_RECORDED INFORMATION:_
__________
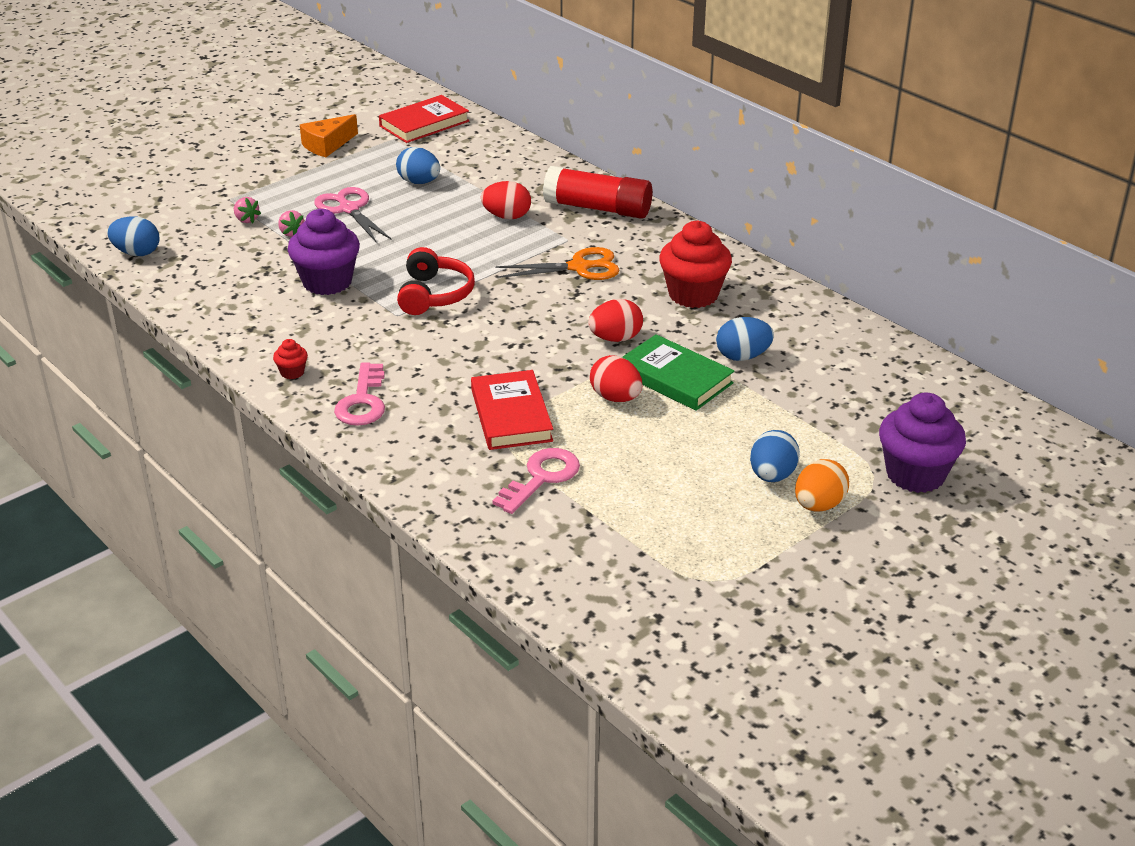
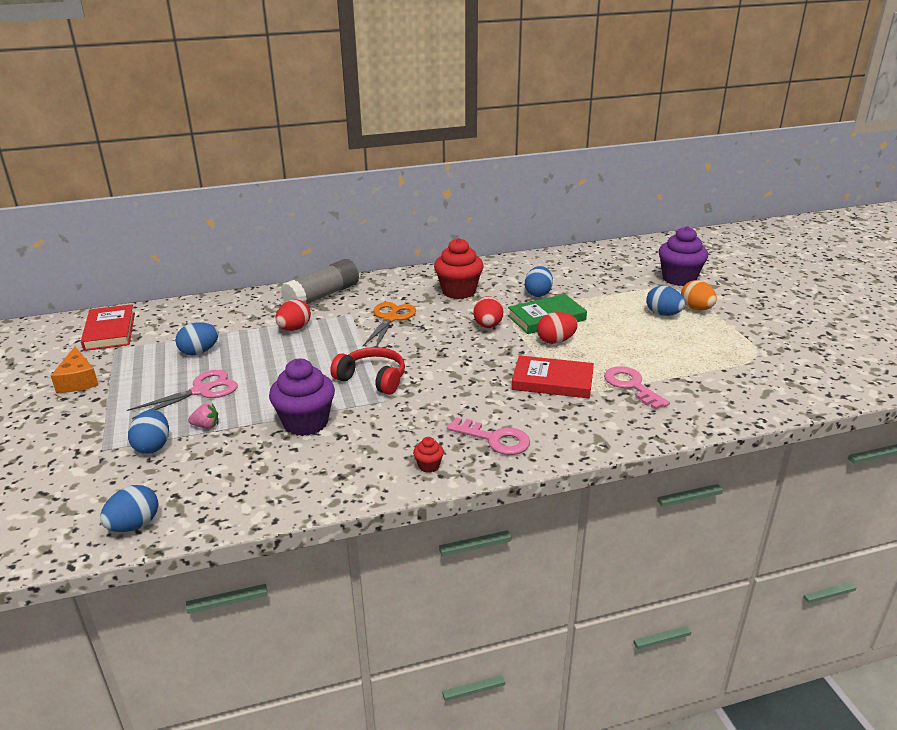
camera: 65 degrees left, 5 degrees down
(246, 220) = (153, 446): pink strawberry -> blue egg
(349, 209) = (201, 391): pink scissors -> pink scissors turned 150 degrees clockwise
(598, 208) = (322, 296): red glue stick -> grey glue stick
__________
_WHAT THE TASK ASKS:_
Check each line of the material for "degrees". Copy the ones that have it.

_EXERCISE OUTPUT:_
camera: 65 degrees left, 5 degrees down
(349, 209) = (201, 391): pink scissors -> pink scissors turned 150 degrees clockwise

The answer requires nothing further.